[Data records]
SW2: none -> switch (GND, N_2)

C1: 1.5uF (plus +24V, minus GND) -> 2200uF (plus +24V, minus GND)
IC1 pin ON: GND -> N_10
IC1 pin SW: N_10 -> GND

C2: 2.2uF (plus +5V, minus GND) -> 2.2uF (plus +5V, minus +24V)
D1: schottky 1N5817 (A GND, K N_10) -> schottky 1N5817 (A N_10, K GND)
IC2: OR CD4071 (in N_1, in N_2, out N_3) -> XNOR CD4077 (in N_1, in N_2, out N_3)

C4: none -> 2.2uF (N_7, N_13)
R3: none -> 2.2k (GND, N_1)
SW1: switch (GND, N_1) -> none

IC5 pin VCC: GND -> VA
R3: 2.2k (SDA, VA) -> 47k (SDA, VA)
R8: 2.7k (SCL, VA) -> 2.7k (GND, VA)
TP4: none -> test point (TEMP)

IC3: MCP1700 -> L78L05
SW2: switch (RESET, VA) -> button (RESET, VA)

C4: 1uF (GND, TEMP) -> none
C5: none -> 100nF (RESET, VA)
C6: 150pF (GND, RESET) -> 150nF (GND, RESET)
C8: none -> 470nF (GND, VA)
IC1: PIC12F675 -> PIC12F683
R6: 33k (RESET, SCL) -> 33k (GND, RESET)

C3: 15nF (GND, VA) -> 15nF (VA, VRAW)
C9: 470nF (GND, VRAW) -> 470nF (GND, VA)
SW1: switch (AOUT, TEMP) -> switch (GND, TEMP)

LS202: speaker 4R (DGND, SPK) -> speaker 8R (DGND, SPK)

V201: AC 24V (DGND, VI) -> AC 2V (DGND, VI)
[/Data records]
▶ [Assignment] The answer should be the full set of records, reproduced exactly.

▶ [Answer to this exercise]
SW2: none -> switch (GND, N_2)

C1: 1.5uF (plus +24V, minus GND) -> 2200uF (plus +24V, minus GND)
IC1 pin ON: GND -> N_10
IC1 pin SW: N_10 -> GND

C2: 2.2uF (plus +5V, minus GND) -> 2.2uF (plus +5V, minus +24V)
D1: schottky 1N5817 (A GND, K N_10) -> schottky 1N5817 (A N_10, K GND)
IC2: OR CD4071 (in N_1, in N_2, out N_3) -> XNOR CD4077 (in N_1, in N_2, out N_3)

C4: none -> 2.2uF (N_7, N_13)
R3: none -> 2.2k (GND, N_1)
SW1: switch (GND, N_1) -> none

IC5 pin VCC: GND -> VA
R3: 2.2k (SDA, VA) -> 47k (SDA, VA)
R8: 2.7k (SCL, VA) -> 2.7k (GND, VA)
TP4: none -> test point (TEMP)

IC3: MCP1700 -> L78L05
SW2: switch (RESET, VA) -> button (RESET, VA)

C4: 1uF (GND, TEMP) -> none
C5: none -> 100nF (RESET, VA)
C6: 150pF (GND, RESET) -> 150nF (GND, RESET)
C8: none -> 470nF (GND, VA)
IC1: PIC12F675 -> PIC12F683
R6: 33k (RESET, SCL) -> 33k (GND, RESET)

C3: 15nF (GND, VA) -> 15nF (VA, VRAW)
C9: 470nF (GND, VRAW) -> 470nF (GND, VA)
SW1: switch (AOUT, TEMP) -> switch (GND, TEMP)

LS202: speaker 4R (DGND, SPK) -> speaker 8R (DGND, SPK)

V201: AC 24V (DGND, VI) -> AC 2V (DGND, VI)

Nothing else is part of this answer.